(Problem to work on): Every line below should come back exactly as written, though the pictures stay out.

(Dataset extract):
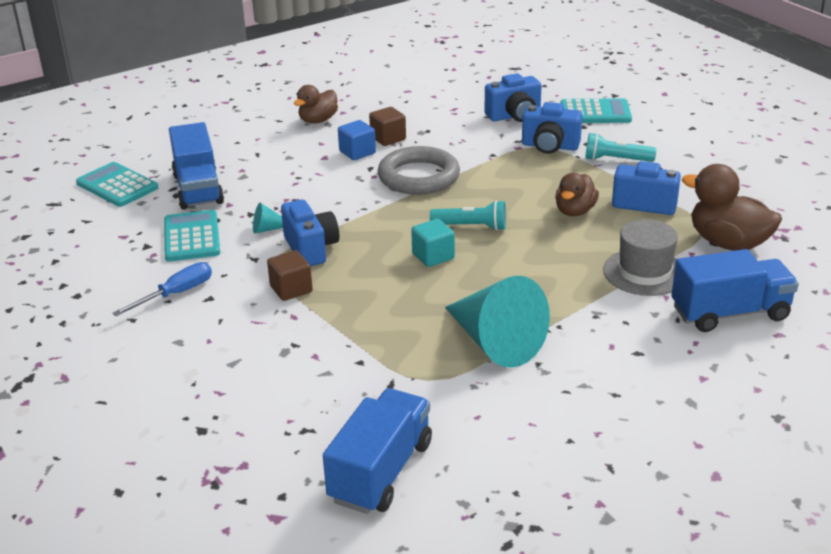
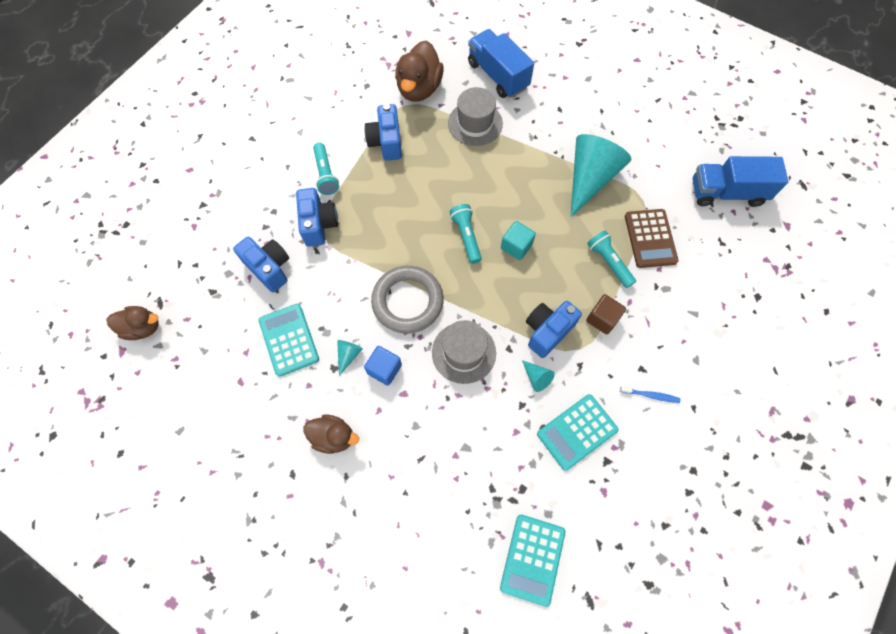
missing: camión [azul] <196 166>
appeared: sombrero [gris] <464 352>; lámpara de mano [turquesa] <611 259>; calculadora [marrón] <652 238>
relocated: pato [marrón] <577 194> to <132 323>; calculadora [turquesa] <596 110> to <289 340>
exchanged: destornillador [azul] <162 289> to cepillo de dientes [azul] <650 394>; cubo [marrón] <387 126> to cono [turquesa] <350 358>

(Task output):
missing: camión [azul] <196 166>
appeared: sombrero [gris] <464 352>; lámpara de mano [turquesa] <611 259>; calculadora [marrón] <652 238>
relocated: pato [marrón] <577 194> to <132 323>; calculadora [turquesa] <596 110> to <289 340>
exchanged: destornillador [azul] <162 289> to cepillo de dientes [azul] <650 394>; cubo [marrón] <387 126> to cono [turquesa] <350 358>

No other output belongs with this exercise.